Work to be completed:
Repeat verbatim what the listing holds, but not its pictures.

Record excerpts:

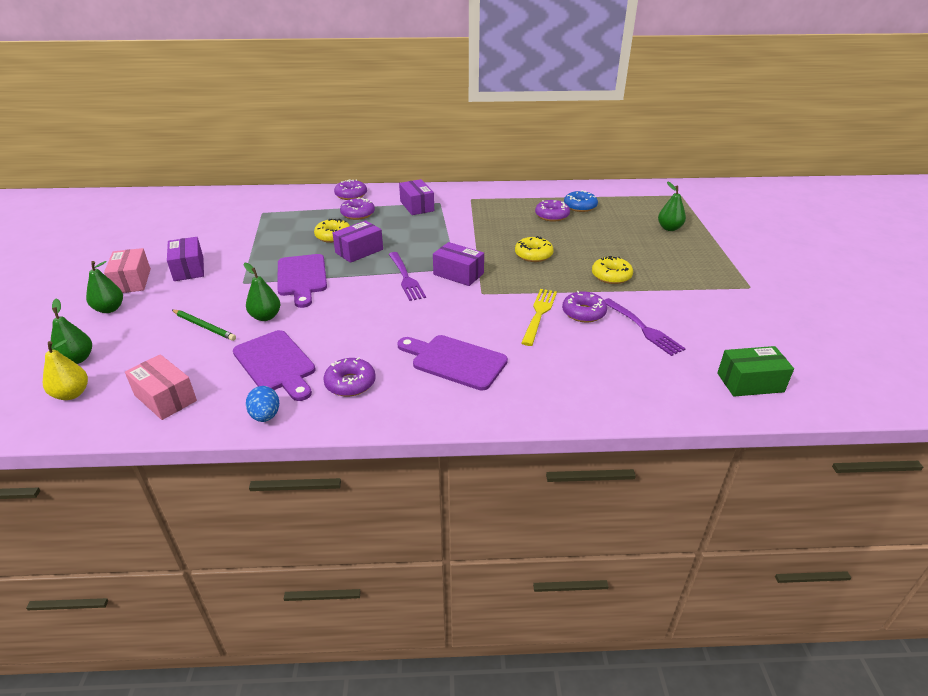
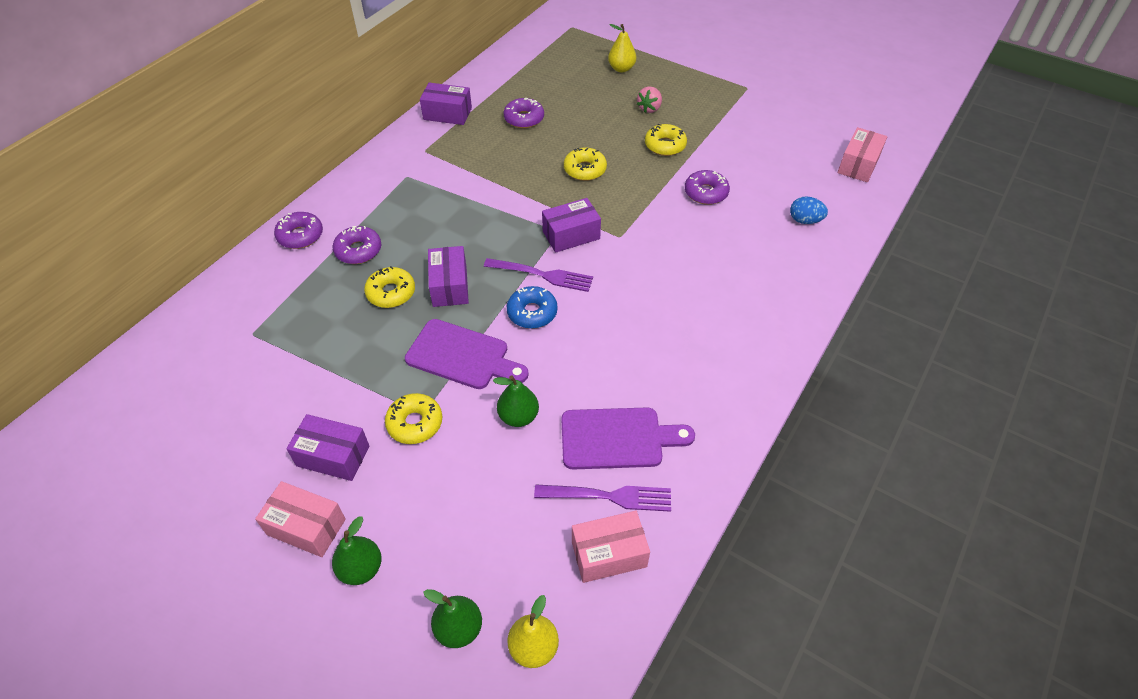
camera: 55 degrees left, 15 degrees up
green pencil [172,310,236,341] -> none
blue egg [246,386,279,422] -> blue egg moved to [790,196,828,224]
purple donut [323,358,376,396] -> none
purple cutting board [397,335,508,391] -> none
purple box [399,179,434,215] -> purple box moved to [420,83,472,125]
yellow fork [521,289,557,346] -> none
blue donut [564,190,598,212] -> blue donut moved to [507,286,558,329]
purple fork [604,298,686,356] -> purple fork moved to [534,485,671,512]
green pear [658,181,686,231] -> yellow pear [608,24,636,72]
green box [717,346,794,396] -> pink box [838,127,887,182]
none -> yellow donut [385,393,442,444]
none -> pink strawberry [637,86,662,113]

Answer space:
camera: 55 degrees left, 15 degrees up
green pencil [172,310,236,341] -> none
blue egg [246,386,279,422] -> blue egg moved to [790,196,828,224]
purple donut [323,358,376,396] -> none
purple cutting board [397,335,508,391] -> none
purple box [399,179,434,215] -> purple box moved to [420,83,472,125]
yellow fork [521,289,557,346] -> none
blue donut [564,190,598,212] -> blue donut moved to [507,286,558,329]
purple fork [604,298,686,356] -> purple fork moved to [534,485,671,512]
green pear [658,181,686,231] -> yellow pear [608,24,636,72]
green box [717,346,794,396] -> pink box [838,127,887,182]
none -> yellow donut [385,393,442,444]
none -> pink strawberry [637,86,662,113]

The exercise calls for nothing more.